Reproduce the records that follow in full, excluding any picture they contain.

SOURCE DATA:
****************

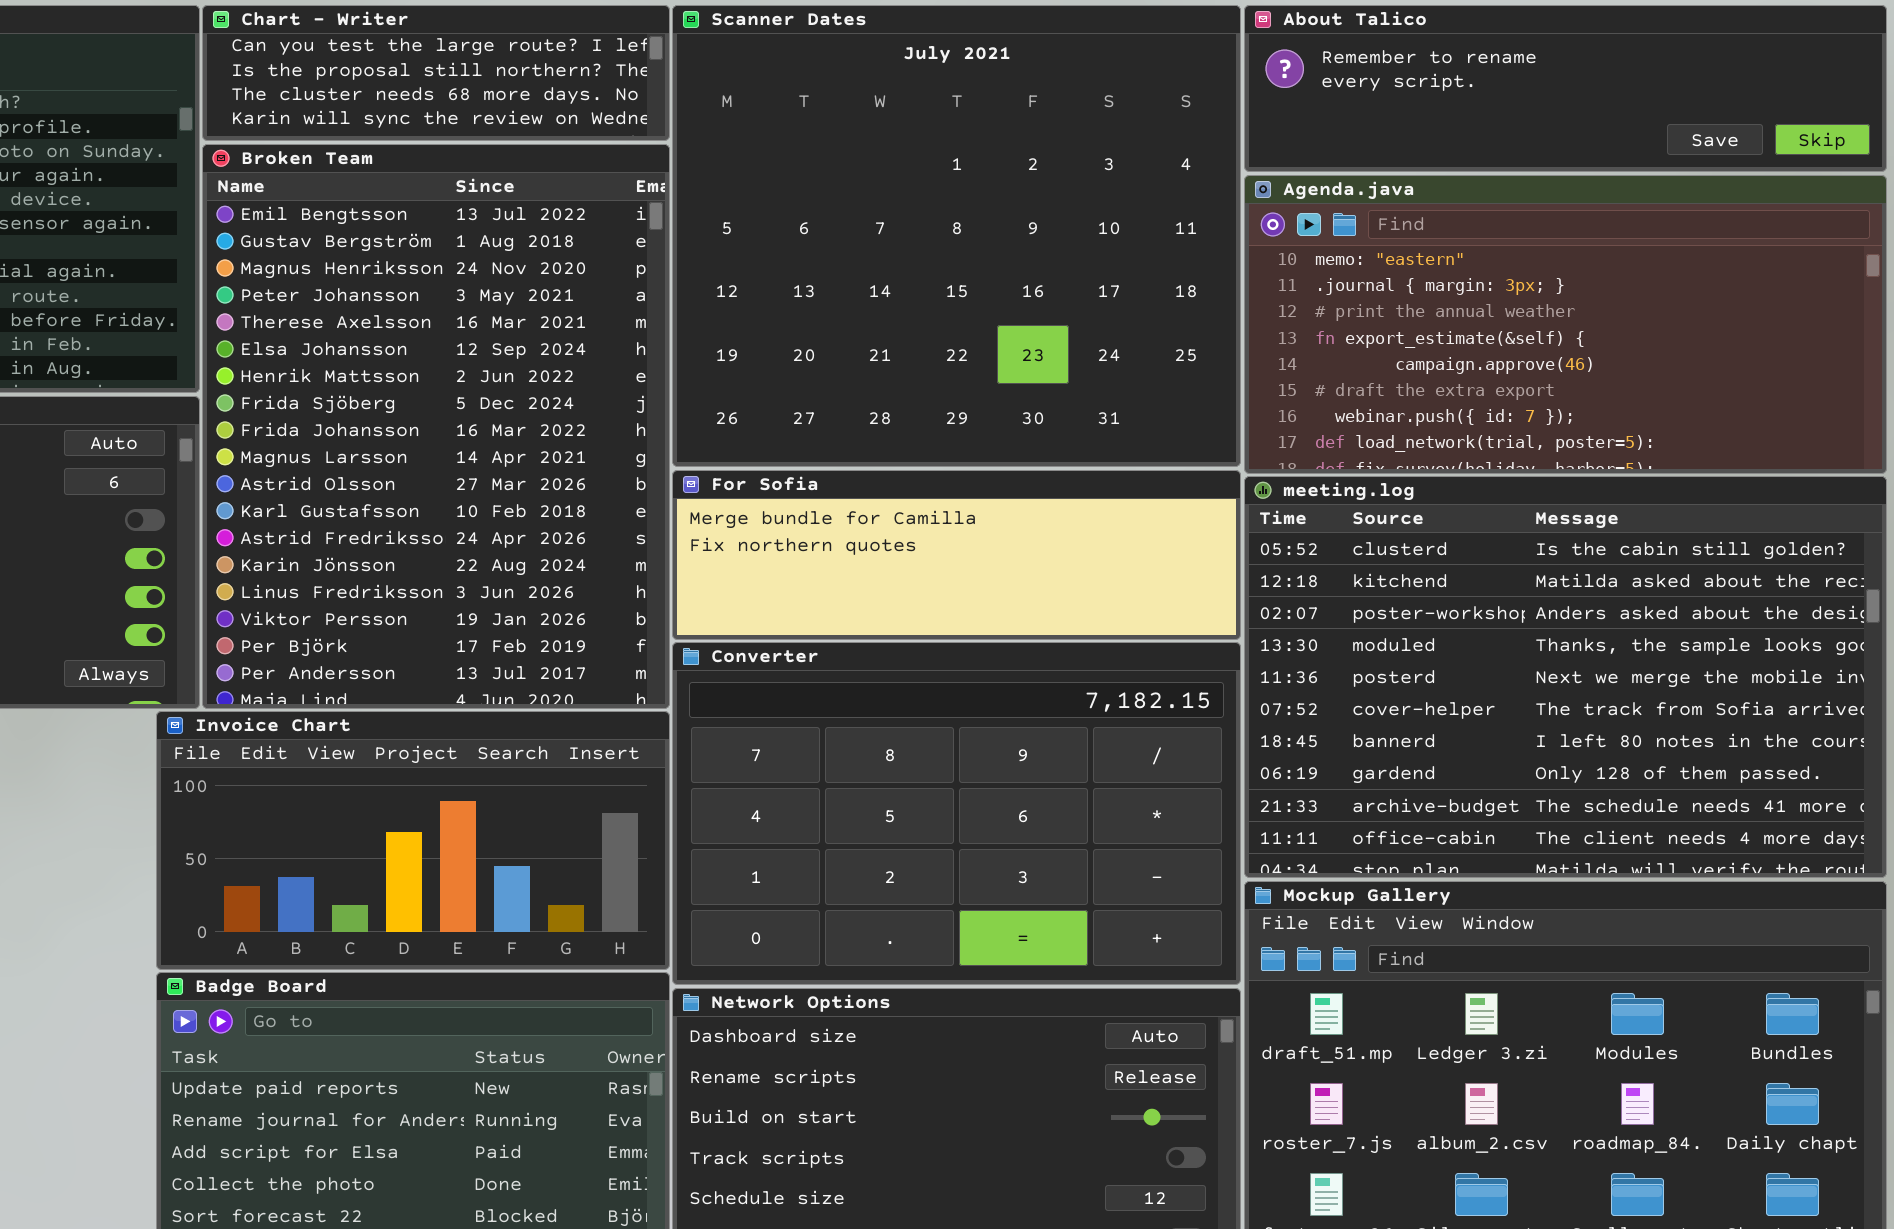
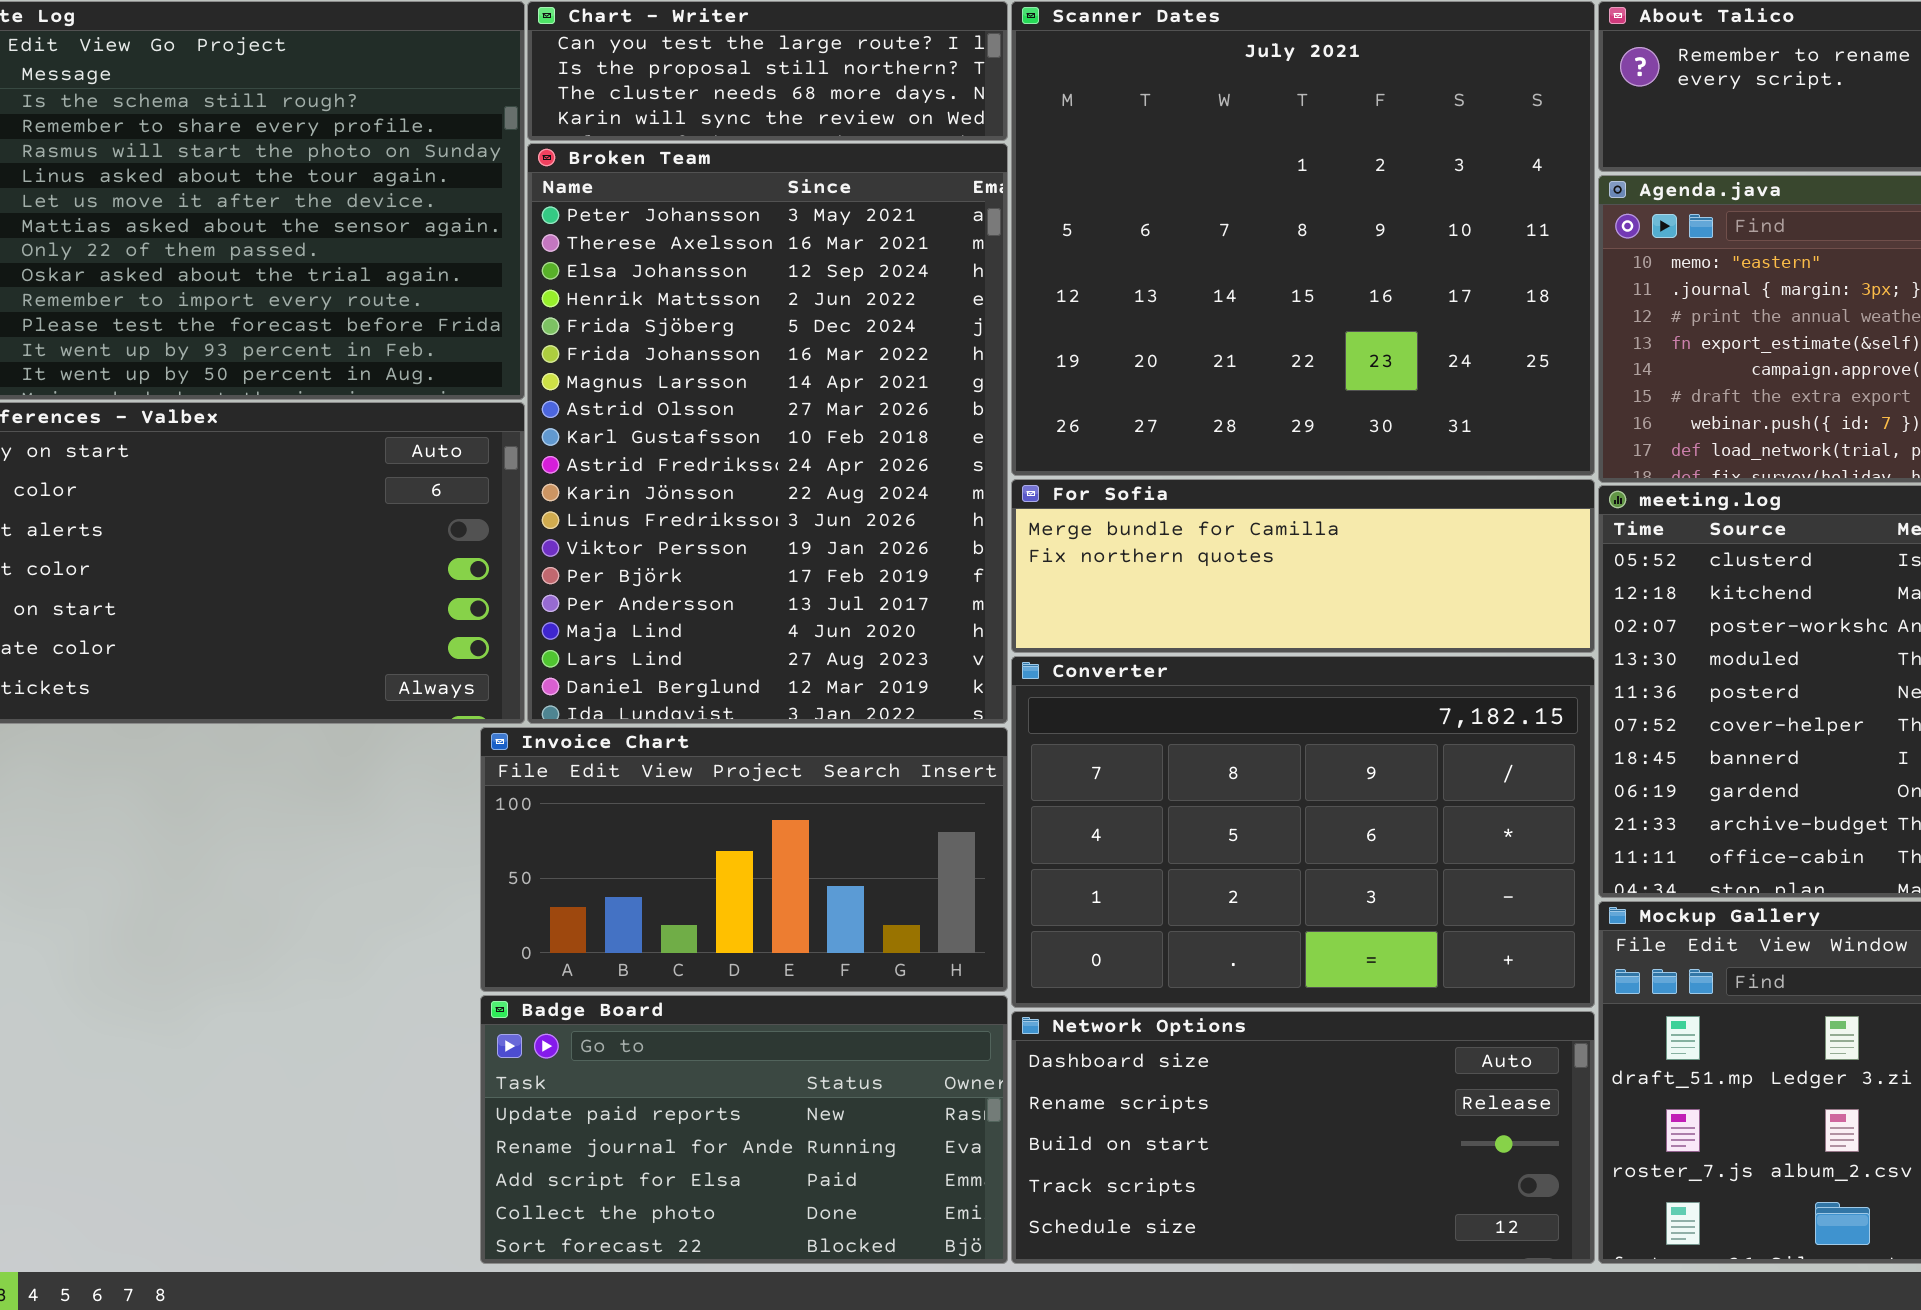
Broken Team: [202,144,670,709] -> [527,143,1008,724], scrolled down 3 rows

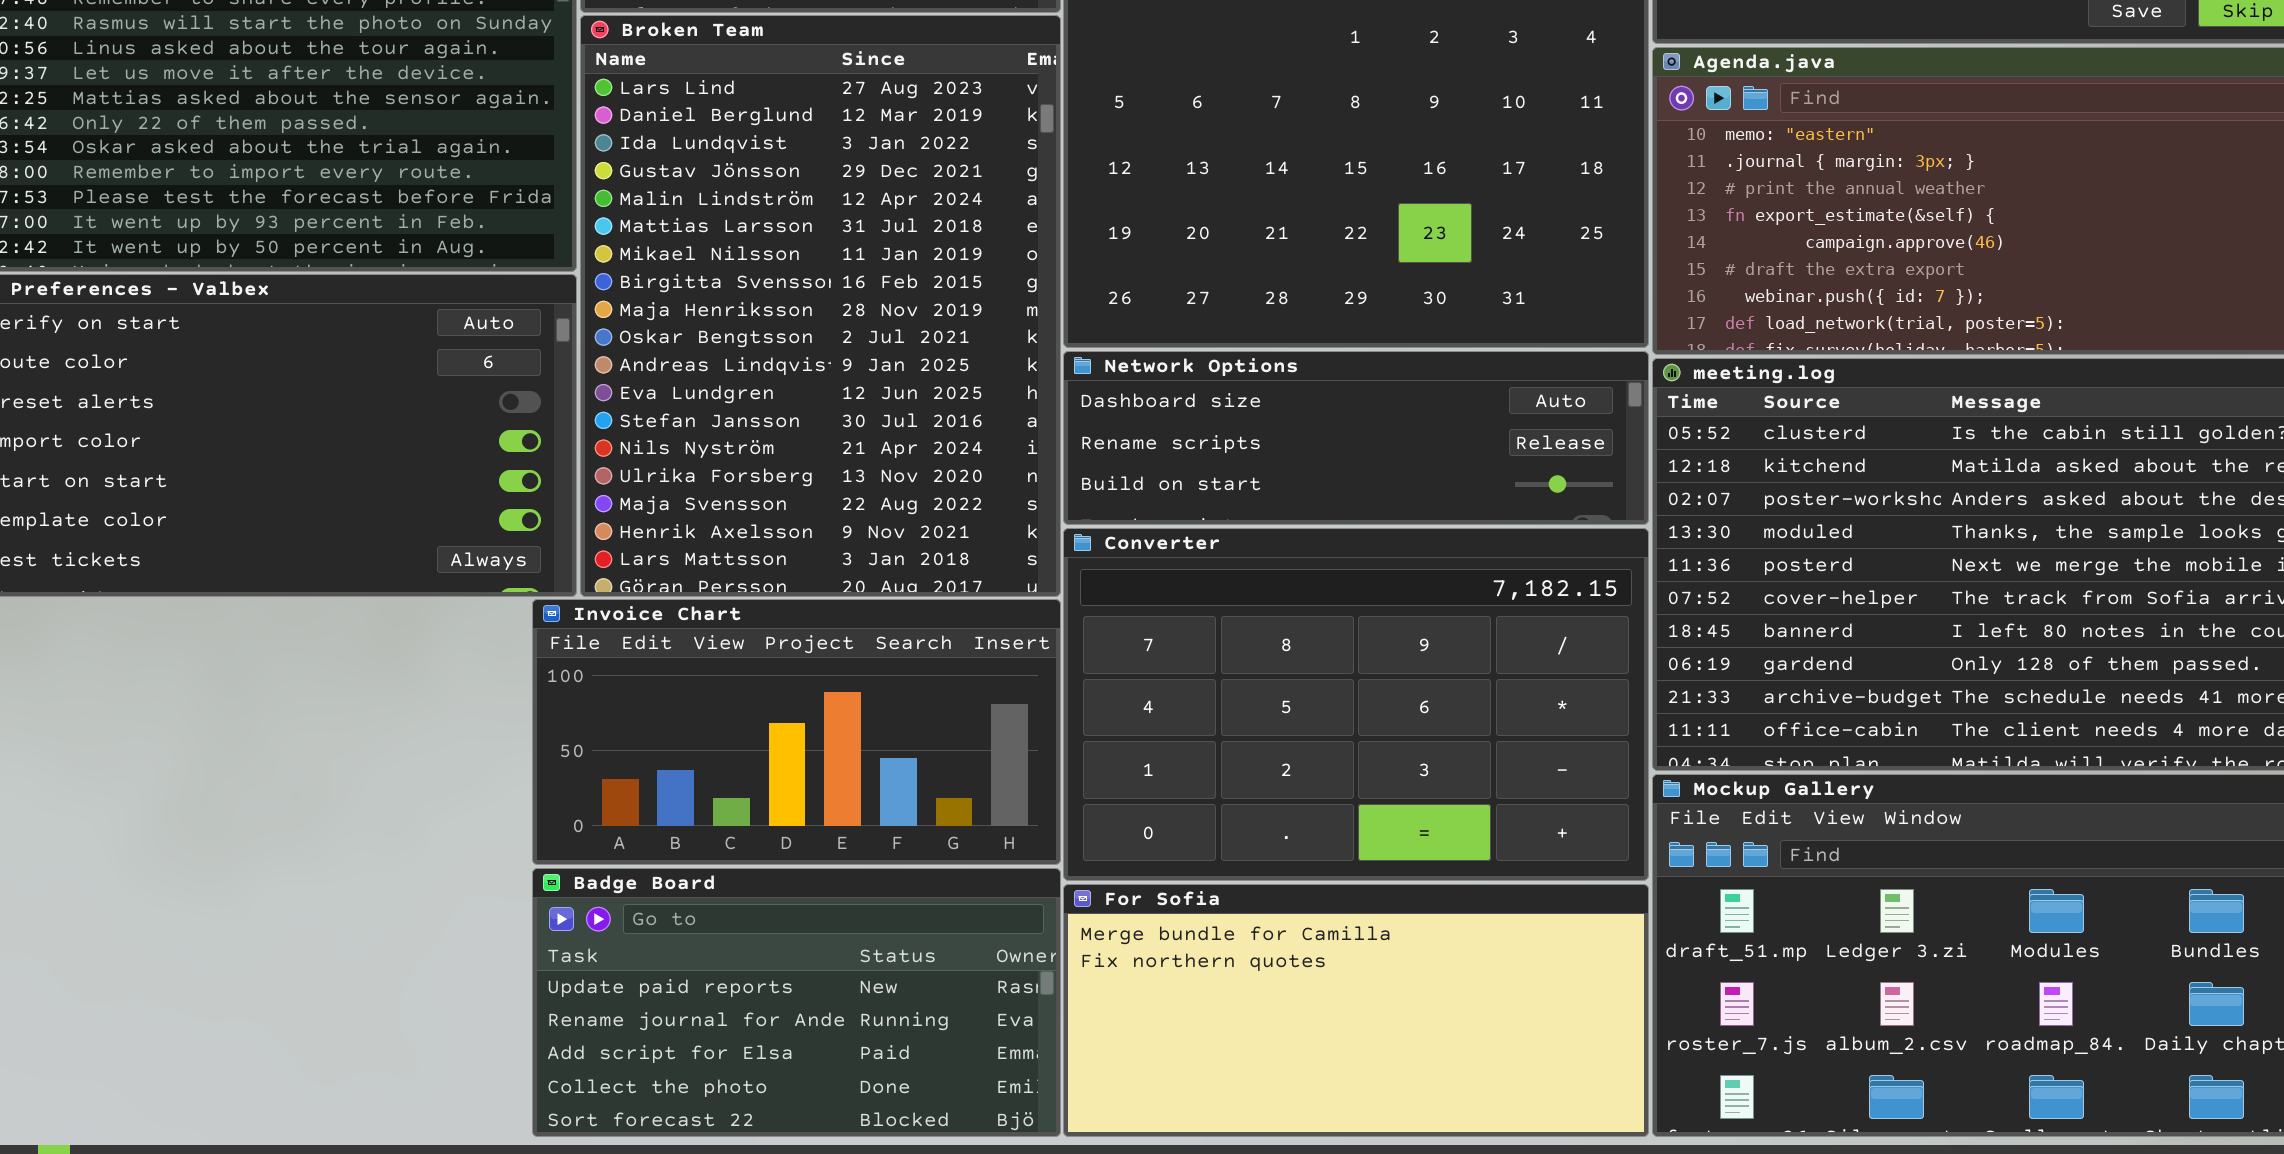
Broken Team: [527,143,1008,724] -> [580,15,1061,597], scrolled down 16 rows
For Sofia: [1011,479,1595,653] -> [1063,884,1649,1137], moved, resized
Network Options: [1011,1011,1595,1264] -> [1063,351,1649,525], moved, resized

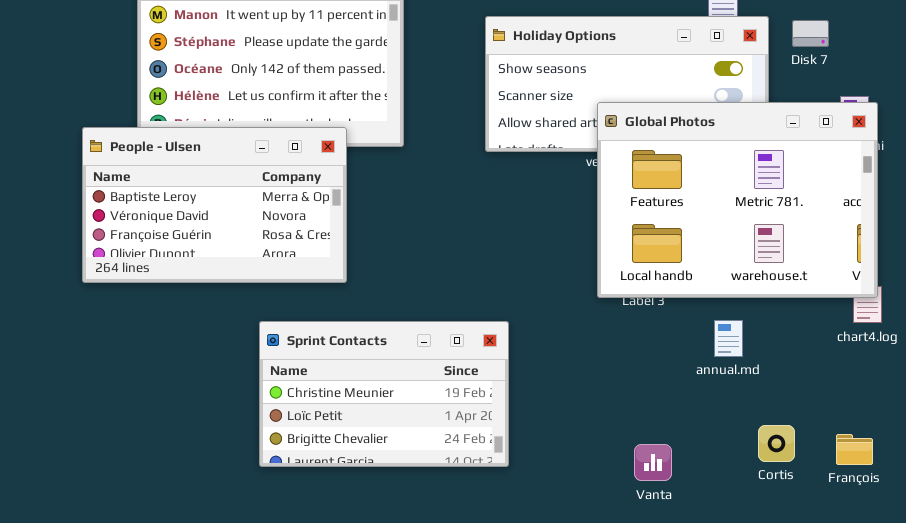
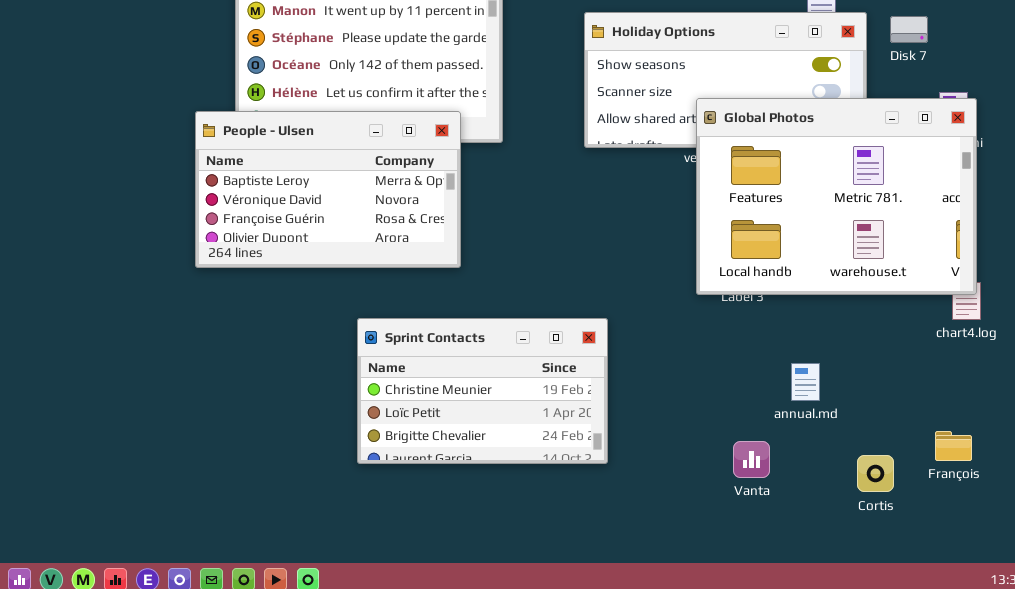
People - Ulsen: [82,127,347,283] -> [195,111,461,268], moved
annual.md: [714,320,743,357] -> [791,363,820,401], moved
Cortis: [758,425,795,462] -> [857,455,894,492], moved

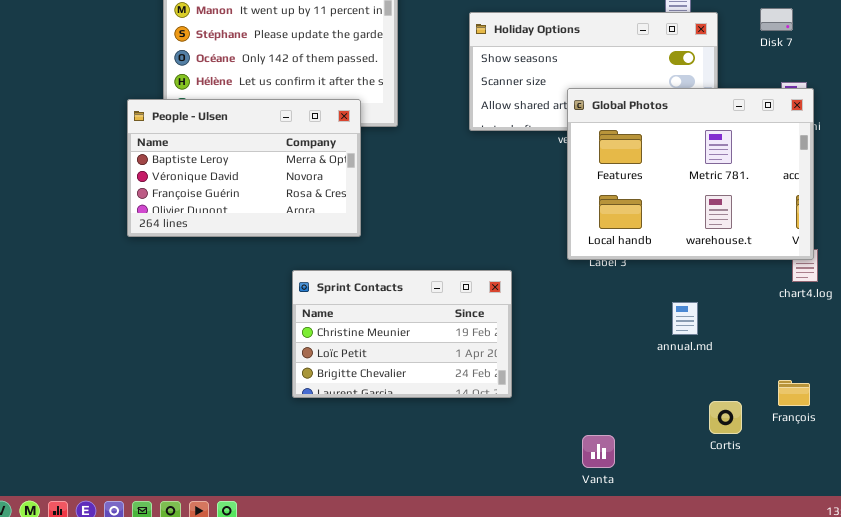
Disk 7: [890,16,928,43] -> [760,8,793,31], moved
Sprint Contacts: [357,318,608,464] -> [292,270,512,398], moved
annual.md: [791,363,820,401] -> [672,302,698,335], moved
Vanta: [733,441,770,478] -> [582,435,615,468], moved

****************

EXERCISE RESULT:
Broken Team: [202,144,670,709] -> [527,143,1008,724], scrolled down 3 rows

Broken Team: [527,143,1008,724] -> [580,15,1061,597], scrolled down 16 rows
For Sofia: [1011,479,1595,653] -> [1063,884,1649,1137], moved, resized
Network Options: [1011,1011,1595,1264] -> [1063,351,1649,525], moved, resized

People - Ulsen: [82,127,347,283] -> [195,111,461,268], moved
annual.md: [714,320,743,357] -> [791,363,820,401], moved
Cortis: [758,425,795,462] -> [857,455,894,492], moved

Disk 7: [890,16,928,43] -> [760,8,793,31], moved
Sprint Contacts: [357,318,608,464] -> [292,270,512,398], moved
annual.md: [791,363,820,401] -> [672,302,698,335], moved
Vanta: [733,441,770,478] -> [582,435,615,468], moved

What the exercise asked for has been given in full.